Records for this task -

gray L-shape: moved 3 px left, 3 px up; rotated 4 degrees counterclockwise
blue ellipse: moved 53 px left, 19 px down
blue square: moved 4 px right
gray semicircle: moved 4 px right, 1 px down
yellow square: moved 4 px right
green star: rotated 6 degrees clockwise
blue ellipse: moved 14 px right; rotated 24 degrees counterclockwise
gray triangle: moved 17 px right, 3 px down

==

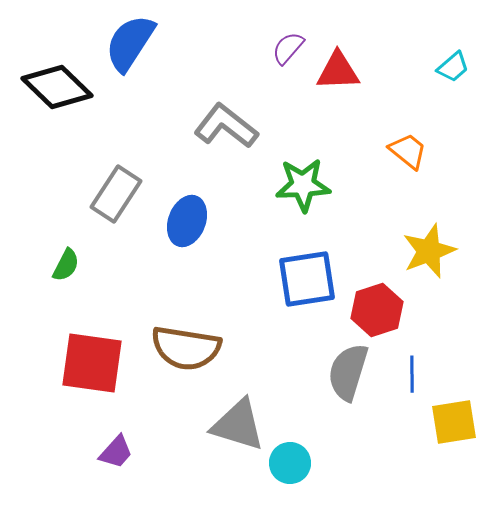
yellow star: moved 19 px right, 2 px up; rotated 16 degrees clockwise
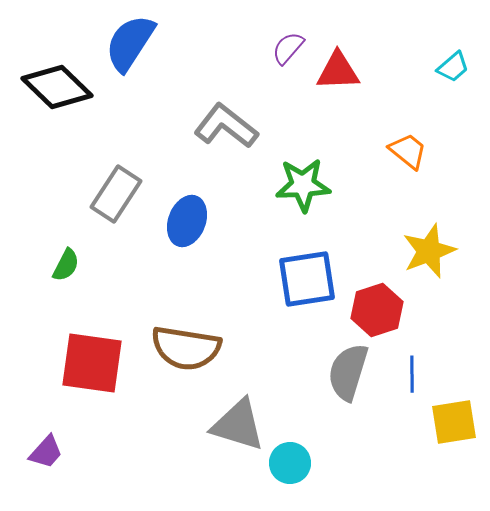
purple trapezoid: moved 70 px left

Given exercise - Copy out the records above word for word, starting at the line that contains "gray L-shape: moved" and ending after the line that contains "gray triangle: moved 17 px right, 3 px down", with both of those lines included.

Final result -
gray L-shape: moved 3 px left, 3 px up; rotated 4 degrees counterclockwise
blue ellipse: moved 53 px left, 19 px down
blue square: moved 4 px right
gray semicircle: moved 4 px right, 1 px down
yellow square: moved 4 px right
green star: rotated 6 degrees clockwise
blue ellipse: moved 14 px right; rotated 24 degrees counterclockwise
gray triangle: moved 17 px right, 3 px down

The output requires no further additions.